══ Working data
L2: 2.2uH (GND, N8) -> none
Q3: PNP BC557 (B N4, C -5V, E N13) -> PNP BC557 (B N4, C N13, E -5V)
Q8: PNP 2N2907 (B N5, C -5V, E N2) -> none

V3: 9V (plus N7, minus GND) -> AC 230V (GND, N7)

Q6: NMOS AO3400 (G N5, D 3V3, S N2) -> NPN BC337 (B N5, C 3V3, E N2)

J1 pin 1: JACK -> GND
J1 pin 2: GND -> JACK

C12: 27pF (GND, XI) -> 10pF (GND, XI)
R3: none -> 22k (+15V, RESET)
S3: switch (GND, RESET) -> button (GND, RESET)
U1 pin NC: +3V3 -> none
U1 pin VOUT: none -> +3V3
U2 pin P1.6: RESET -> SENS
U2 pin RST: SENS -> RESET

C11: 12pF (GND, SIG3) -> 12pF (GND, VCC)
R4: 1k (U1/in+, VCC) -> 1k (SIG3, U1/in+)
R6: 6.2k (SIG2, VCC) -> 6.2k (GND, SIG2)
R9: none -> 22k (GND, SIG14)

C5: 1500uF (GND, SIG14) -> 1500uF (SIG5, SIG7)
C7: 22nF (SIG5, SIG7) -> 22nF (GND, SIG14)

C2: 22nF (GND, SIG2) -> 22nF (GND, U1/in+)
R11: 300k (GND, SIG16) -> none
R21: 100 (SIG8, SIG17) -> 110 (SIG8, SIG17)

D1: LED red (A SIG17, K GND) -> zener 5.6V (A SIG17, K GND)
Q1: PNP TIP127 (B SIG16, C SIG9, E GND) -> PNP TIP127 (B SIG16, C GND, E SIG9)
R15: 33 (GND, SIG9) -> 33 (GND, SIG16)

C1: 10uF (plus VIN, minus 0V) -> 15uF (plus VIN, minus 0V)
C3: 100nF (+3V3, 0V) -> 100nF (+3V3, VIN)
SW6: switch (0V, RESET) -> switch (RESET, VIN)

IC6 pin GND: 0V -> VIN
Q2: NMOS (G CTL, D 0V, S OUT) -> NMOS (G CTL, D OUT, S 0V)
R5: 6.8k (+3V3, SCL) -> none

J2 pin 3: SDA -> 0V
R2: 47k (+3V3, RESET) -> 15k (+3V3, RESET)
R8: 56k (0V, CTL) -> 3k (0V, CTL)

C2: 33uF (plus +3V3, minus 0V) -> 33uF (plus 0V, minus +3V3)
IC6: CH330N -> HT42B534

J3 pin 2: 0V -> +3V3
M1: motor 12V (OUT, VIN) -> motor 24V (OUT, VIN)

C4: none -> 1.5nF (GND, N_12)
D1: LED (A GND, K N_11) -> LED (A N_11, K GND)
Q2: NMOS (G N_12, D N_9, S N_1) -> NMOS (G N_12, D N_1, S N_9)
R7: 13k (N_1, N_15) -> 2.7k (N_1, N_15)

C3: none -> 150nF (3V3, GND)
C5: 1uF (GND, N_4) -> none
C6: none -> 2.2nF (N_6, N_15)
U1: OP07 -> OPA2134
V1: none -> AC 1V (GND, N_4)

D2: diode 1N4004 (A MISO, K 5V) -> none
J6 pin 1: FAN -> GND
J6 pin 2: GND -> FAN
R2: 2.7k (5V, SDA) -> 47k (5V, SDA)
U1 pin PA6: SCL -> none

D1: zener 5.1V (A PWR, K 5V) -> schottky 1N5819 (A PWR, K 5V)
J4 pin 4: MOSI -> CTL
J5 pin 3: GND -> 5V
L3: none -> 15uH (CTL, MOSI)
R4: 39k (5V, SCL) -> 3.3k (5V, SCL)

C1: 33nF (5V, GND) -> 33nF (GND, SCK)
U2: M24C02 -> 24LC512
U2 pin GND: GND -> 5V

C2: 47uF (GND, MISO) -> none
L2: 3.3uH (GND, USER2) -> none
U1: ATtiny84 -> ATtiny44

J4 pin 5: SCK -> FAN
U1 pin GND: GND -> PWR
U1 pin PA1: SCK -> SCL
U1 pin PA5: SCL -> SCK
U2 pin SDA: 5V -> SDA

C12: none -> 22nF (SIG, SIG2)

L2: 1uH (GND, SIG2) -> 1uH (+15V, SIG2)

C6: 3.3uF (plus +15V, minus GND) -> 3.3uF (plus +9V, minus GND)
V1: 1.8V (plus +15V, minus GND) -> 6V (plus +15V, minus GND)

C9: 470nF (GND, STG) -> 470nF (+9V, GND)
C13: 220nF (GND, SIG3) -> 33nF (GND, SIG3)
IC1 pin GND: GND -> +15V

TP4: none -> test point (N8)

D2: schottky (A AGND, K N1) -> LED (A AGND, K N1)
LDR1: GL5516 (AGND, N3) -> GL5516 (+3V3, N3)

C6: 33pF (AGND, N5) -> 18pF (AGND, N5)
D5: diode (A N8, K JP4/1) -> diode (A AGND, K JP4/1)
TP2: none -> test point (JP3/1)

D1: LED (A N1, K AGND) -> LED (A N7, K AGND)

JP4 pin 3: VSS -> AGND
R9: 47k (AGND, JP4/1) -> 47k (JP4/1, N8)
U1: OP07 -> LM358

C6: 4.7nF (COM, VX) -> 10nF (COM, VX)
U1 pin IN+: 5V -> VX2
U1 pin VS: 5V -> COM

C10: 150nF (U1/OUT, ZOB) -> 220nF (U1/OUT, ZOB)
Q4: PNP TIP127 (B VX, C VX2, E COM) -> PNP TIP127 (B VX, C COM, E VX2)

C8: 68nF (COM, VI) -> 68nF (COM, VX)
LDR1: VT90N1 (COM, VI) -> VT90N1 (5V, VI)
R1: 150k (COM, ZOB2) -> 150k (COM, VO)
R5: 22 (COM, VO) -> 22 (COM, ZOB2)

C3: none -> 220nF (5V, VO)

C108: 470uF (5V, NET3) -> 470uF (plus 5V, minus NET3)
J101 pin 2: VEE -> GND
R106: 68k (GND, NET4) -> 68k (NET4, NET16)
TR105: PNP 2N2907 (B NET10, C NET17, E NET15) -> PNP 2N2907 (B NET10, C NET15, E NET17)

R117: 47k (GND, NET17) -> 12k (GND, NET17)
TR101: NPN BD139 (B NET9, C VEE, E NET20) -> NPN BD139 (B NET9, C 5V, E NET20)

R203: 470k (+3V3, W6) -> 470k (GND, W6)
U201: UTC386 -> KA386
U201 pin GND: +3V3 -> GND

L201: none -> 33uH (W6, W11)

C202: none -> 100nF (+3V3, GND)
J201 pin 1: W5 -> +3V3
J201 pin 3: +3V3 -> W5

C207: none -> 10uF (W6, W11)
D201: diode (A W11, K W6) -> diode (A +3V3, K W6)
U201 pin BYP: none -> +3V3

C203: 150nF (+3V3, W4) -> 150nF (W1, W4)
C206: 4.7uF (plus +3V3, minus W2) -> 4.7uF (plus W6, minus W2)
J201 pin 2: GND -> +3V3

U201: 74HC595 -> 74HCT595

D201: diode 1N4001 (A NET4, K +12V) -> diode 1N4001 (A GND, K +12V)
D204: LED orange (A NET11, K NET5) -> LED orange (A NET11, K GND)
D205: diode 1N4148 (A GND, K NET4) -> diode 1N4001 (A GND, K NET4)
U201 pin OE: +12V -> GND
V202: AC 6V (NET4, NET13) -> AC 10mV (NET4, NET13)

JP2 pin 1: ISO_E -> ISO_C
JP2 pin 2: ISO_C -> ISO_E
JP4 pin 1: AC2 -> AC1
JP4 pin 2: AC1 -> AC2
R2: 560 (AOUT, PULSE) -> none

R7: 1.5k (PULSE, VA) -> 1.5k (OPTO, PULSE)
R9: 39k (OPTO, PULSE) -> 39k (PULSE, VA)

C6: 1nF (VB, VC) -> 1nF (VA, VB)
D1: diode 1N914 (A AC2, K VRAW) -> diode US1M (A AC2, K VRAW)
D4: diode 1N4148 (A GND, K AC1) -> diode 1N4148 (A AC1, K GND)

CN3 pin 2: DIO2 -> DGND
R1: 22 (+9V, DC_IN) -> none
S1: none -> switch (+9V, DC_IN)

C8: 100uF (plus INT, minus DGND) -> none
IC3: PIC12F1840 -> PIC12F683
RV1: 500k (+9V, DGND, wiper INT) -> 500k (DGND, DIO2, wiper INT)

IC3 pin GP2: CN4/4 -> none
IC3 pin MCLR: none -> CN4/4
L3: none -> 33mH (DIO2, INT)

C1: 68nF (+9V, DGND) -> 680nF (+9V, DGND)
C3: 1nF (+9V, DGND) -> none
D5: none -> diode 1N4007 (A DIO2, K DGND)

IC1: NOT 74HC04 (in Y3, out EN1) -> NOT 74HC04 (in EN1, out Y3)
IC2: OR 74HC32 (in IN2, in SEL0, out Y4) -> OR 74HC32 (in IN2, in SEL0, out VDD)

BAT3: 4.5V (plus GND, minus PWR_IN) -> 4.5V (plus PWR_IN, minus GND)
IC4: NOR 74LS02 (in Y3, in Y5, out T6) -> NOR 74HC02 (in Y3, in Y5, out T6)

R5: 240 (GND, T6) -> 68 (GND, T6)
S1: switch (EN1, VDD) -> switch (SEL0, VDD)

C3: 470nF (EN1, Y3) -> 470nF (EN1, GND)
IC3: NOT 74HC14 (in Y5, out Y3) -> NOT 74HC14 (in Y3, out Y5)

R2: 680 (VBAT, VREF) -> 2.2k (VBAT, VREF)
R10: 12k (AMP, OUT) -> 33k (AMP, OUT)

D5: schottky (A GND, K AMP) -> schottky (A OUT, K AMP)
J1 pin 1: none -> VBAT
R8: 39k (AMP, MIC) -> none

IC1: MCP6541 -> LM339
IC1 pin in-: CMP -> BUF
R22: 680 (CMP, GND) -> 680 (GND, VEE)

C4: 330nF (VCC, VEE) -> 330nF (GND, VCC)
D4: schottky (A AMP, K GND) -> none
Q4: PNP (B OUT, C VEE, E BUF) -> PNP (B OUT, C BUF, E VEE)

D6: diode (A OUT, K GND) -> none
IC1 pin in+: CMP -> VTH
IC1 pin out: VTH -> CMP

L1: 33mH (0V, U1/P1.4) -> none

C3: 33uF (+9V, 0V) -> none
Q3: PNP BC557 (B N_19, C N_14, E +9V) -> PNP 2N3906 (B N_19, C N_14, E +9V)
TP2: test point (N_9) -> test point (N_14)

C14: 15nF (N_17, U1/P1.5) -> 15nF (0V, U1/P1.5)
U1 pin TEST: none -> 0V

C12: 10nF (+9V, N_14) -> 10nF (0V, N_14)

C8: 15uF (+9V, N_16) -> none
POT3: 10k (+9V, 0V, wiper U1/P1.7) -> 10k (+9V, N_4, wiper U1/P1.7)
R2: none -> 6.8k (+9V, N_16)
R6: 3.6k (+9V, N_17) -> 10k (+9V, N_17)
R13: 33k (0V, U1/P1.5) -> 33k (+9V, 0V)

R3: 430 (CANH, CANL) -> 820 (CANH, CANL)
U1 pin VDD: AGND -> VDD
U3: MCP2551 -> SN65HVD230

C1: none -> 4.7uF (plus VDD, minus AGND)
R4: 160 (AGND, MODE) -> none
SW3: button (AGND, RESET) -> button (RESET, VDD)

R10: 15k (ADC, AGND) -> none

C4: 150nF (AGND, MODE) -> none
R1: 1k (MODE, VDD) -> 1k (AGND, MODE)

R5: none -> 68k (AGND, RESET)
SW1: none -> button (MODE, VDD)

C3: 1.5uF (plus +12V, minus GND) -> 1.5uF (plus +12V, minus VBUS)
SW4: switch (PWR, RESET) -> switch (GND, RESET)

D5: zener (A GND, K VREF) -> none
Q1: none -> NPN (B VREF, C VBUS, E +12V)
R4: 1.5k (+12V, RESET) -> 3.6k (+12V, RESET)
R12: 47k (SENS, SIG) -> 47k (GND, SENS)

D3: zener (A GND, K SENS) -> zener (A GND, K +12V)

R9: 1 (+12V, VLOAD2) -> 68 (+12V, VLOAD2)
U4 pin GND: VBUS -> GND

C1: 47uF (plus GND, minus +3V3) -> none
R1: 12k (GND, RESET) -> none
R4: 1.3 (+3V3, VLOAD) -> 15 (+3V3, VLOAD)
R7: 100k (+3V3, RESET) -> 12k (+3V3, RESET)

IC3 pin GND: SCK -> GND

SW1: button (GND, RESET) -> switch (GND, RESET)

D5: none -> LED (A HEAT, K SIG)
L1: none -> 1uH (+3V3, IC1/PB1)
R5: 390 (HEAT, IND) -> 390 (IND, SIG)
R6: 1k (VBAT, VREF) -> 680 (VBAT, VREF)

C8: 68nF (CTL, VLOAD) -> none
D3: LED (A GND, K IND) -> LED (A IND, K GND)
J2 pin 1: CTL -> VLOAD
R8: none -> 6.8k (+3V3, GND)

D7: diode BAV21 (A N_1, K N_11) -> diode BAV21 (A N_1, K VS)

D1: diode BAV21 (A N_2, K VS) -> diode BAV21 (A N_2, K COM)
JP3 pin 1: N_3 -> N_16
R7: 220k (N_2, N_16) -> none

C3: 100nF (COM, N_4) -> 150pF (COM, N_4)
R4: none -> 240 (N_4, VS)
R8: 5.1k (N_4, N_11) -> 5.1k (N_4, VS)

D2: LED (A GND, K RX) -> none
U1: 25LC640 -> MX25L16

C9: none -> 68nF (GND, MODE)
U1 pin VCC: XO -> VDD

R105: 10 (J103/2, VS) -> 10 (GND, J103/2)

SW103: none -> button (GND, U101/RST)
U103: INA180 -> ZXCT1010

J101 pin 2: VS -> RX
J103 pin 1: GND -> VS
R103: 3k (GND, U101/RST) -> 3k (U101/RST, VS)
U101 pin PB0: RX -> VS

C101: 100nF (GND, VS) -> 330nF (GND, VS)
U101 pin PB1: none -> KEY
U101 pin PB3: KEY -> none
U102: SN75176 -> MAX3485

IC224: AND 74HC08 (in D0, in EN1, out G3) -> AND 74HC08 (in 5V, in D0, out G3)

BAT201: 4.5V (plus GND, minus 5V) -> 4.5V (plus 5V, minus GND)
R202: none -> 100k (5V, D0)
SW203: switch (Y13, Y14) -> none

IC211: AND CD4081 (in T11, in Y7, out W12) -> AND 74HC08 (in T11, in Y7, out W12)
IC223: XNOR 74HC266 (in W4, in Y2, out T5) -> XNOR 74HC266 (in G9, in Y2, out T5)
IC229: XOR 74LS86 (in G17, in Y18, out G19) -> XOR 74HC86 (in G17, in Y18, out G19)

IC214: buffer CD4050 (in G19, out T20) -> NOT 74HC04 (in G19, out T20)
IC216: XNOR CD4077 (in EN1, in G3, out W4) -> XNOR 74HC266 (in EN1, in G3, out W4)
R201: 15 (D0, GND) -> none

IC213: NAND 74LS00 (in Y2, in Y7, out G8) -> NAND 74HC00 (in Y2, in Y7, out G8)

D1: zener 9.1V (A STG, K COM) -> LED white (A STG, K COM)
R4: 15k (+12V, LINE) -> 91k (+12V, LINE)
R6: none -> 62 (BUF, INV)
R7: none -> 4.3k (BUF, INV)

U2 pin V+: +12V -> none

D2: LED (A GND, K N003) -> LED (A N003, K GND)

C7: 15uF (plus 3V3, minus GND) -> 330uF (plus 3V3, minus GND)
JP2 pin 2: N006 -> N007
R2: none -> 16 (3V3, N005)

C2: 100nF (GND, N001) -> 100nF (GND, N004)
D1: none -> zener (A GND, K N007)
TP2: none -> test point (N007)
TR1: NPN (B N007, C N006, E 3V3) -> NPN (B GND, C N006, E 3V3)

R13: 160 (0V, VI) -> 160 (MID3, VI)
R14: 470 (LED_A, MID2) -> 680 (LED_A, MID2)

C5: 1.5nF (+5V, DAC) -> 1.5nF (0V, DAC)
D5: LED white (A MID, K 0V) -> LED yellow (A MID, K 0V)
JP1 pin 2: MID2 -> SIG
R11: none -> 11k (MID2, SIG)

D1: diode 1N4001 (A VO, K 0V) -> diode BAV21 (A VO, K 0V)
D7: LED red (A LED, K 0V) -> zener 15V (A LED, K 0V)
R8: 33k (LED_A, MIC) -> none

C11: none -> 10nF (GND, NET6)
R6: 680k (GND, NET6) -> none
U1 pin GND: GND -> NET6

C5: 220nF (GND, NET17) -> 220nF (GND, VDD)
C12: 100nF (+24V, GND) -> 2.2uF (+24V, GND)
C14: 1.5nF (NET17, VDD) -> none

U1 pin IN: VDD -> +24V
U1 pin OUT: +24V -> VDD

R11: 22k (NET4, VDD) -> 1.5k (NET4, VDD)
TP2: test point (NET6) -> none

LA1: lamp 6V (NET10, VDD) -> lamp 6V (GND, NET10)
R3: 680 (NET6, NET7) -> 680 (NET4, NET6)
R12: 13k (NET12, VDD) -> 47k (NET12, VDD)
════
* [Exercise instructions]
Which lines above run from the one containing "C5: 1uF (GND, N_4) -> none" down to the one containing "J5 pin 3: GND -> 5V"? Repeat exactly those, both ends included, and nothing else.

* [Solution to this task]
C5: 1uF (GND, N_4) -> none
C6: none -> 2.2nF (N_6, N_15)
U1: OP07 -> OPA2134
V1: none -> AC 1V (GND, N_4)

D2: diode 1N4004 (A MISO, K 5V) -> none
J6 pin 1: FAN -> GND
J6 pin 2: GND -> FAN
R2: 2.7k (5V, SDA) -> 47k (5V, SDA)
U1 pin PA6: SCL -> none

D1: zener 5.1V (A PWR, K 5V) -> schottky 1N5819 (A PWR, K 5V)
J4 pin 4: MOSI -> CTL
J5 pin 3: GND -> 5V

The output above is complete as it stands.